ASSIGNMENT: Give back only the lines in the records below from the one with "white slope A1:B1" to the one with "none -> black brick H5:H8 level 1", both inclusive, word for word.

----

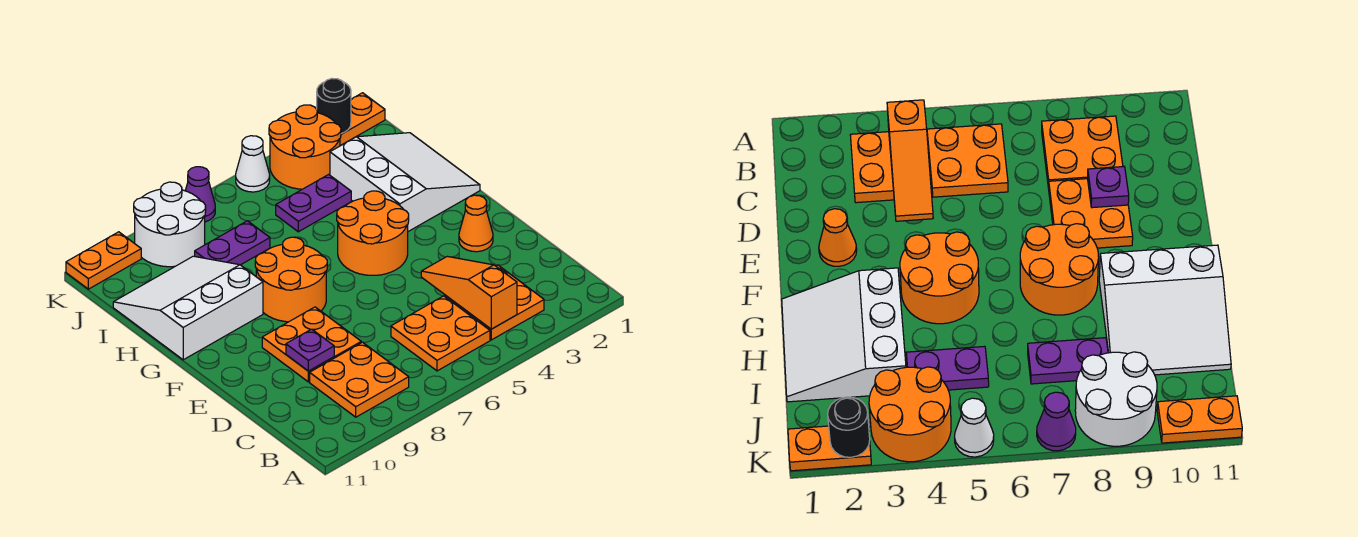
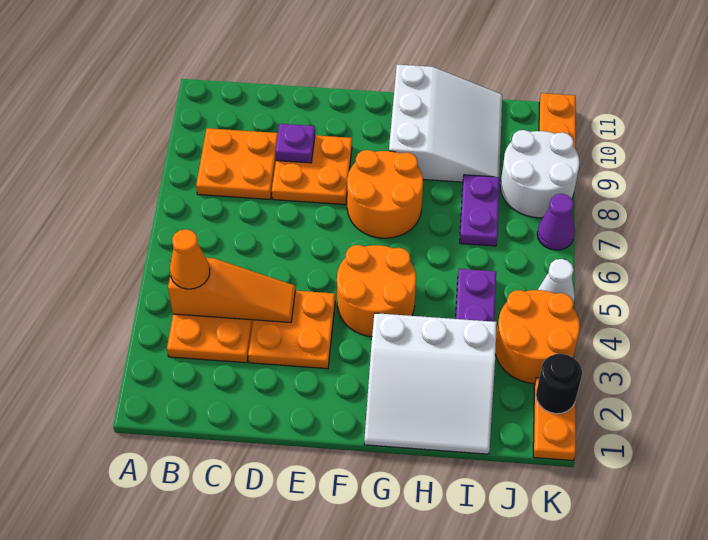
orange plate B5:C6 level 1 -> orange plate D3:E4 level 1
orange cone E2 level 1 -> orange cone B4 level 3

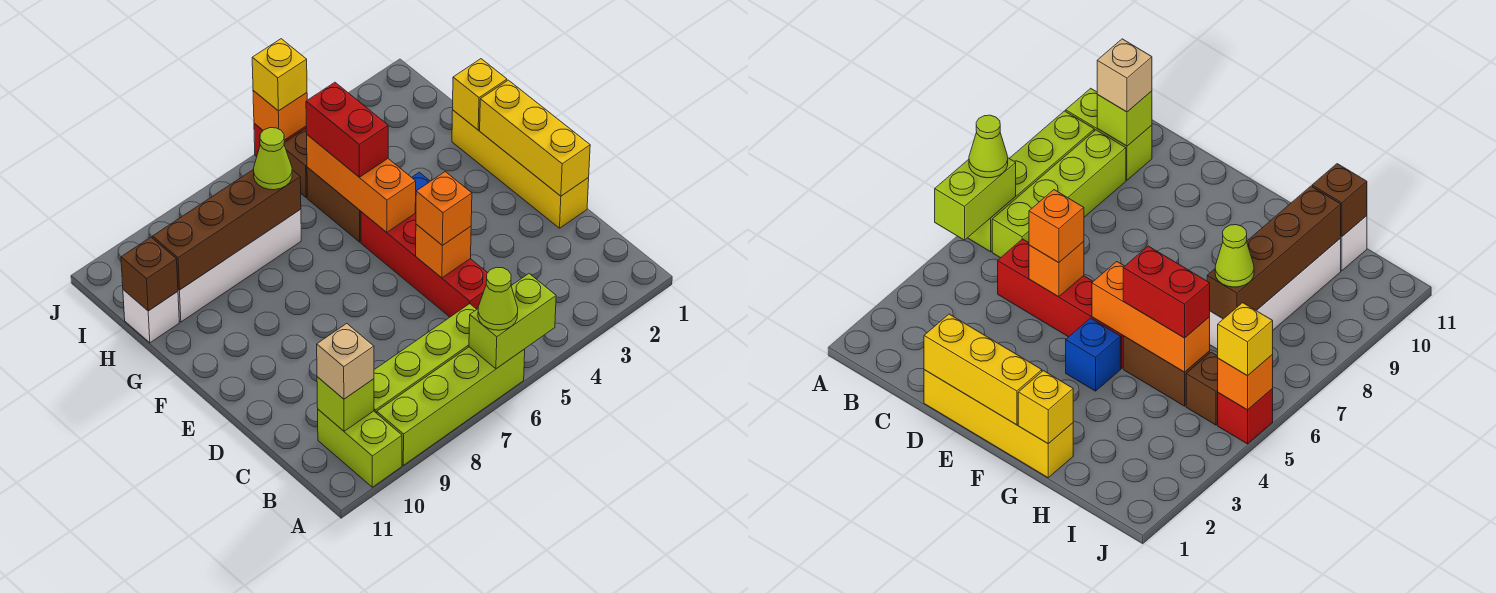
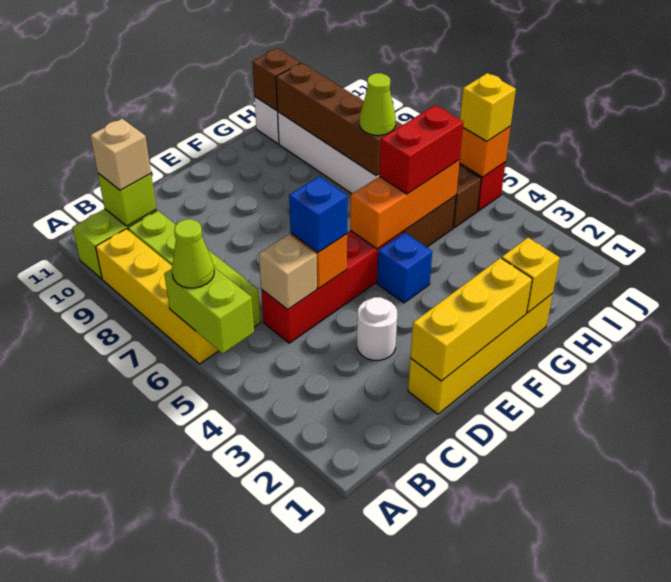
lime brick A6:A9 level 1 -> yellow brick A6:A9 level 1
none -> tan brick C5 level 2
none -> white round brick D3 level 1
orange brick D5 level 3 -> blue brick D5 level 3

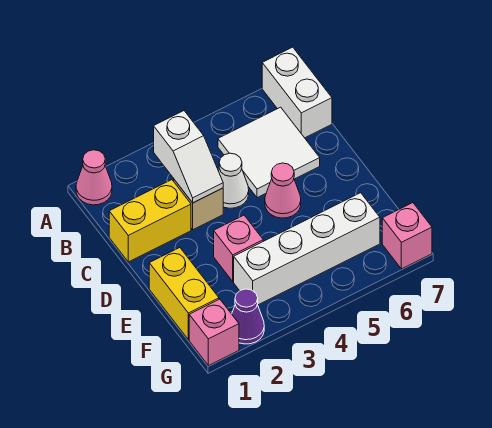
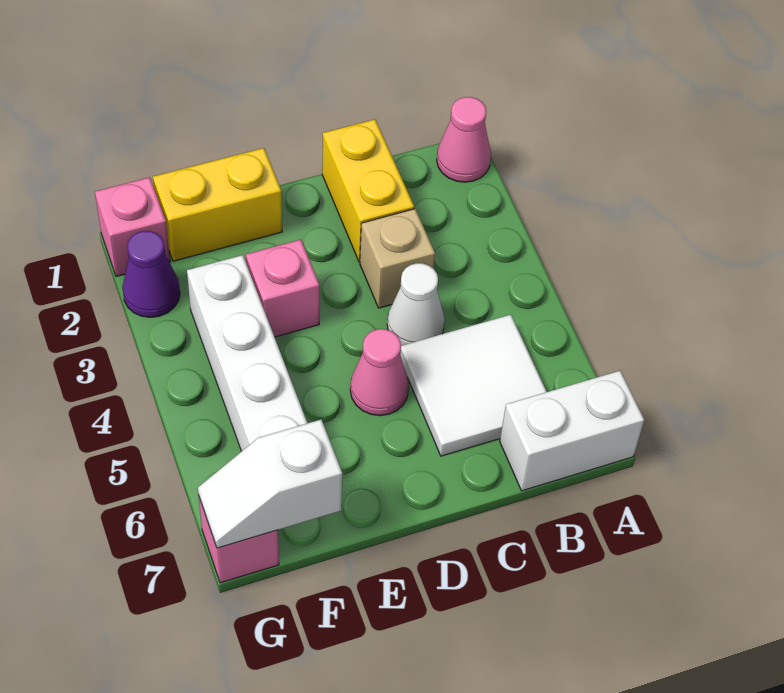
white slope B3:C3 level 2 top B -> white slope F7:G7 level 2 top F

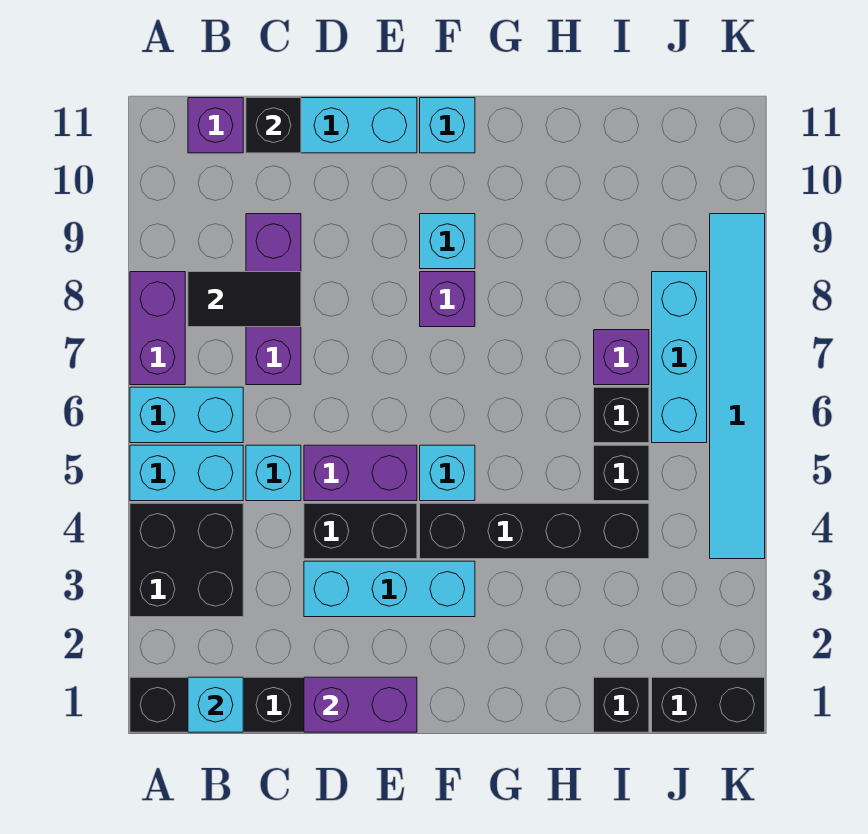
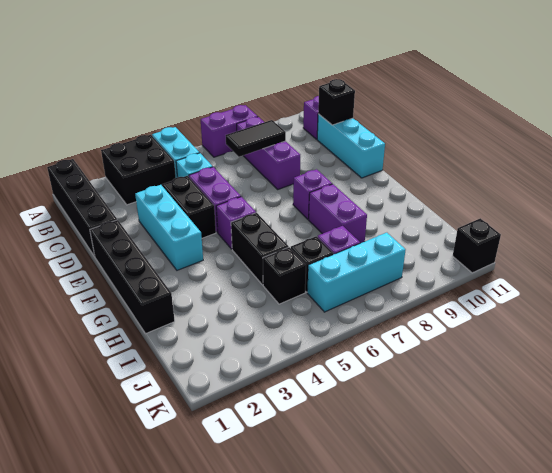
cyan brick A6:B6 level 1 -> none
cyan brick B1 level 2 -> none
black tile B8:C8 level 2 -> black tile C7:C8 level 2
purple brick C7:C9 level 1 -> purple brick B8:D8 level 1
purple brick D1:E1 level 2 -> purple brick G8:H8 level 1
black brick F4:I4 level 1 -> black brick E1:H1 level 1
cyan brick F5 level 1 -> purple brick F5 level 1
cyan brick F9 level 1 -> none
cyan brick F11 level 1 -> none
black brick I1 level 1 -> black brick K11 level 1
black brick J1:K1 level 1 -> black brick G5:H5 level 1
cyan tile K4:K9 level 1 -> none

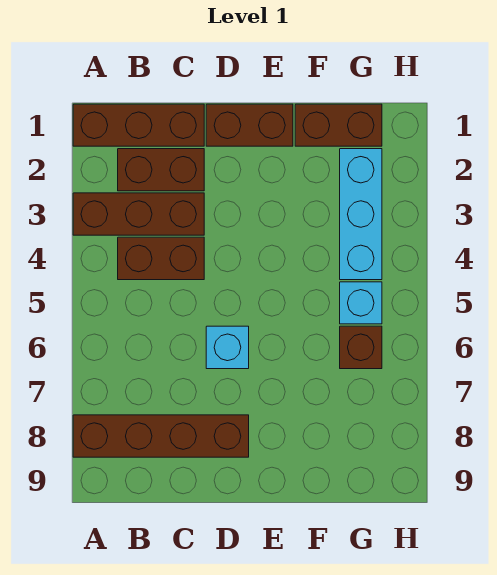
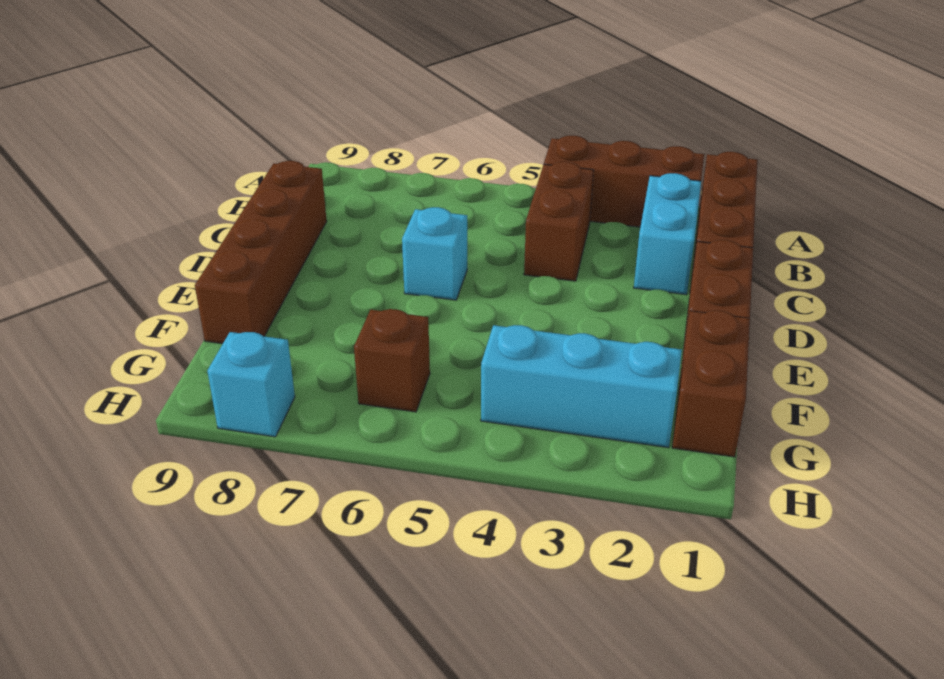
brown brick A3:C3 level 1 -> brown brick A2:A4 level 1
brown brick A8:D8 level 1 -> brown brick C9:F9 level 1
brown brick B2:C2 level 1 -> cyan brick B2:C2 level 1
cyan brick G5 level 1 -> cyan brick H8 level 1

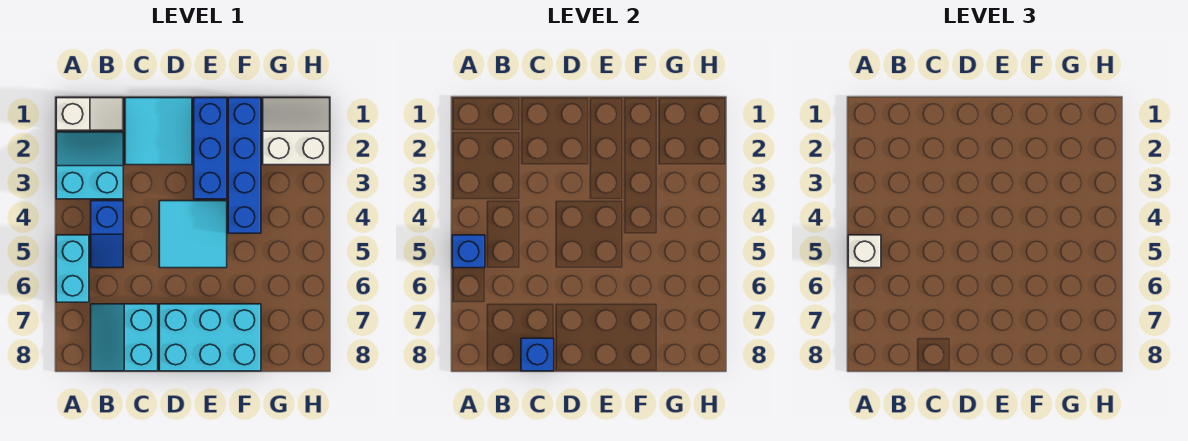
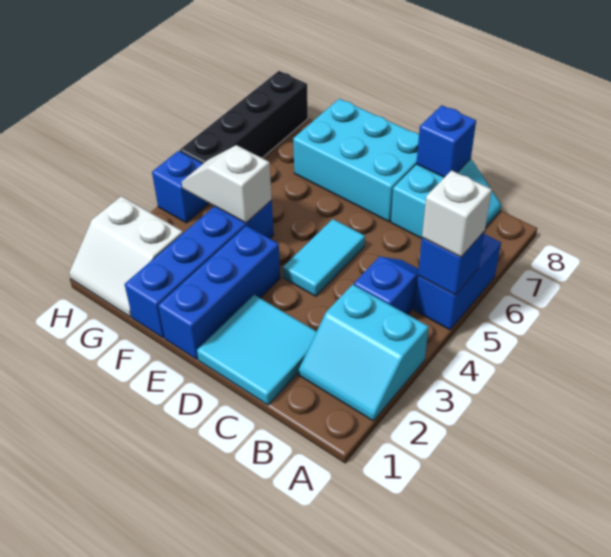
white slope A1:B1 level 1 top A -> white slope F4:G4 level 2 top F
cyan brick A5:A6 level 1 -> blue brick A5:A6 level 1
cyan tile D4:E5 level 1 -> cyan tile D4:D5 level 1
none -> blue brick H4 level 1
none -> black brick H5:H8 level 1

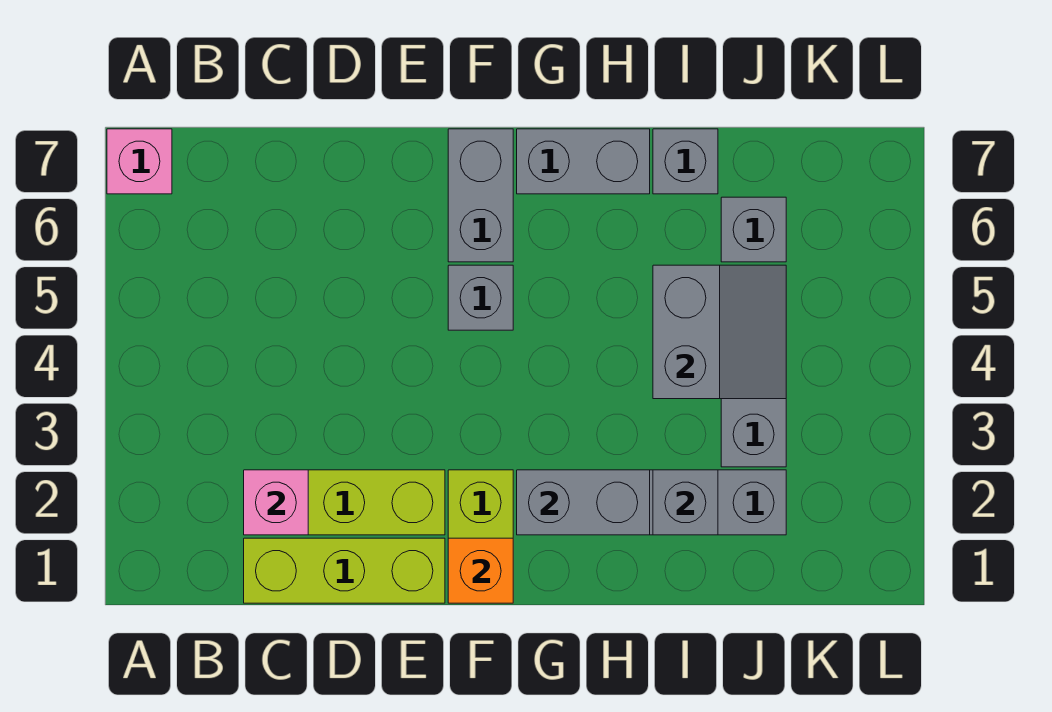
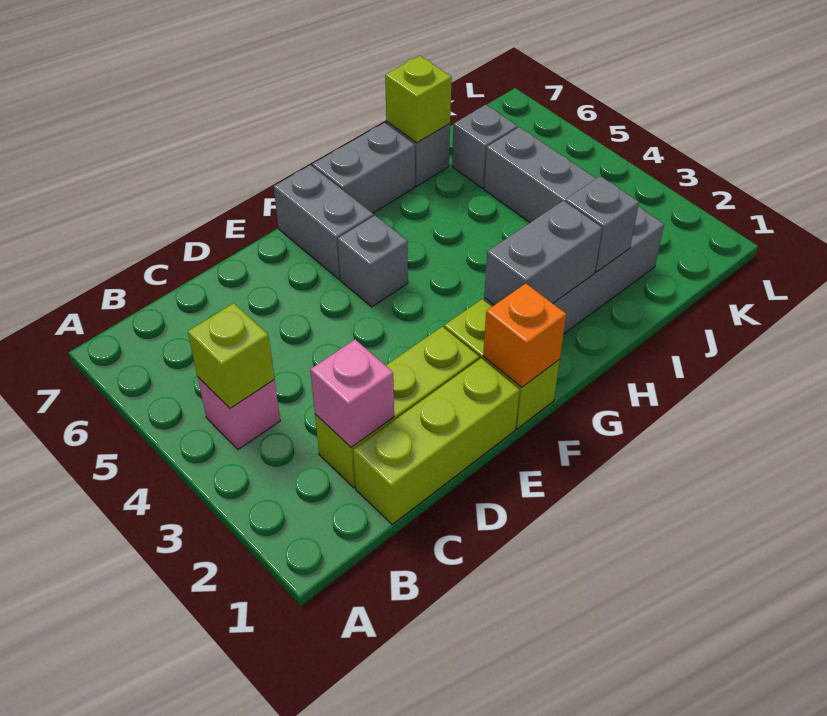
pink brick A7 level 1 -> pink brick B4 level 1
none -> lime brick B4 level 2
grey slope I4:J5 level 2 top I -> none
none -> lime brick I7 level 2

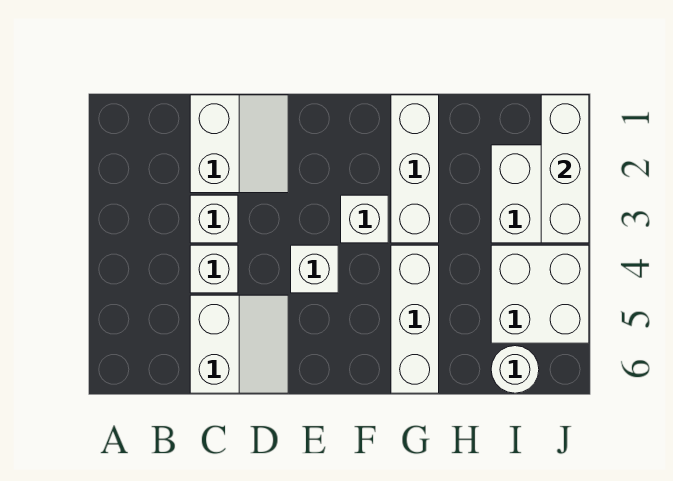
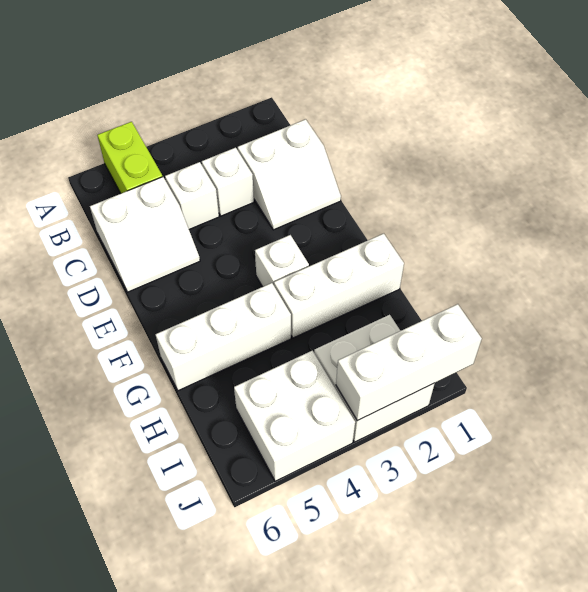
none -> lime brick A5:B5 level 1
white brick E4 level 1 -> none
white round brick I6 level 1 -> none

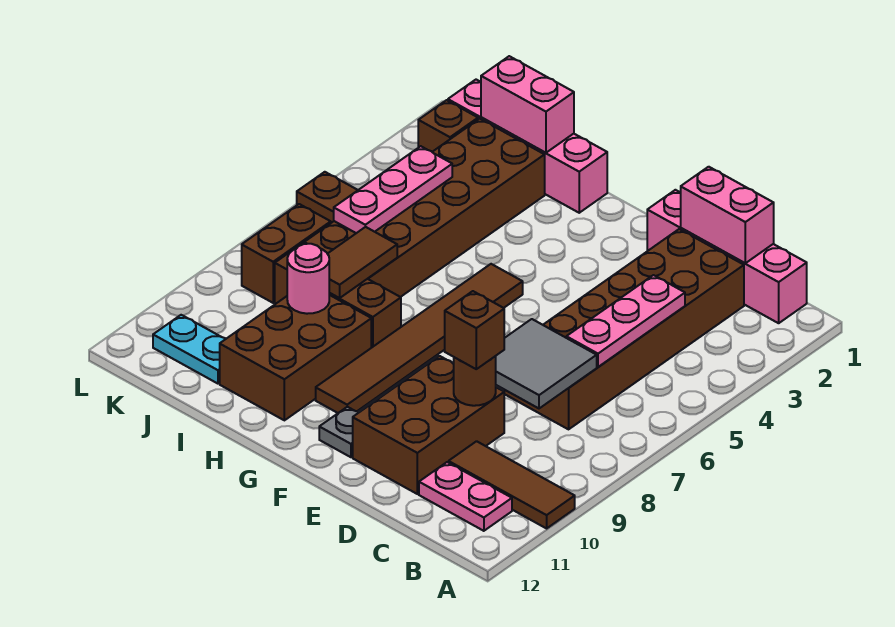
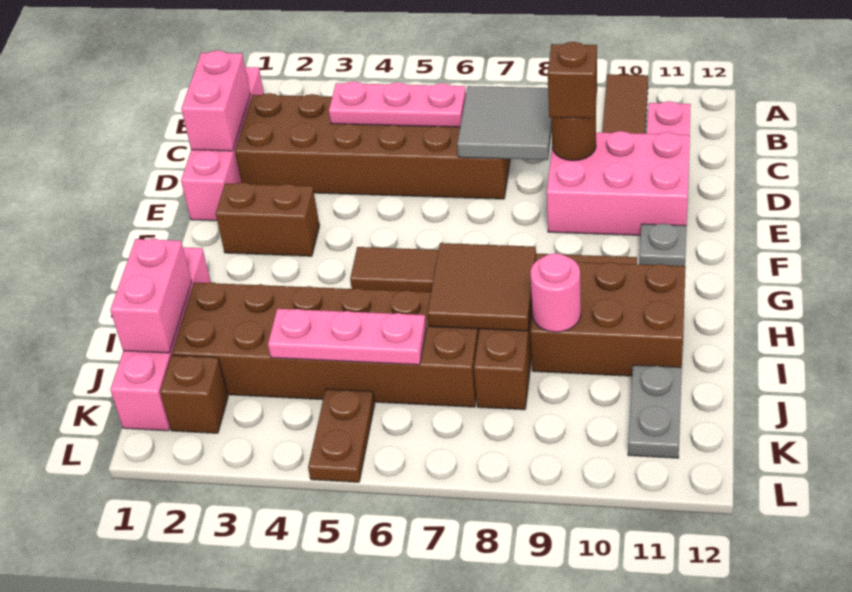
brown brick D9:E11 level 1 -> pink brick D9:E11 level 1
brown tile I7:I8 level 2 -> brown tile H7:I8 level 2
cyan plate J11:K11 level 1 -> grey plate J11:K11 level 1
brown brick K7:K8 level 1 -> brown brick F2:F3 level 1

----

FINISHED TASK:
white slope A1:B1 level 1 top A -> white slope F4:G4 level 2 top F
cyan brick A5:A6 level 1 -> blue brick A5:A6 level 1
cyan tile D4:E5 level 1 -> cyan tile D4:D5 level 1
none -> blue brick H4 level 1
none -> black brick H5:H8 level 1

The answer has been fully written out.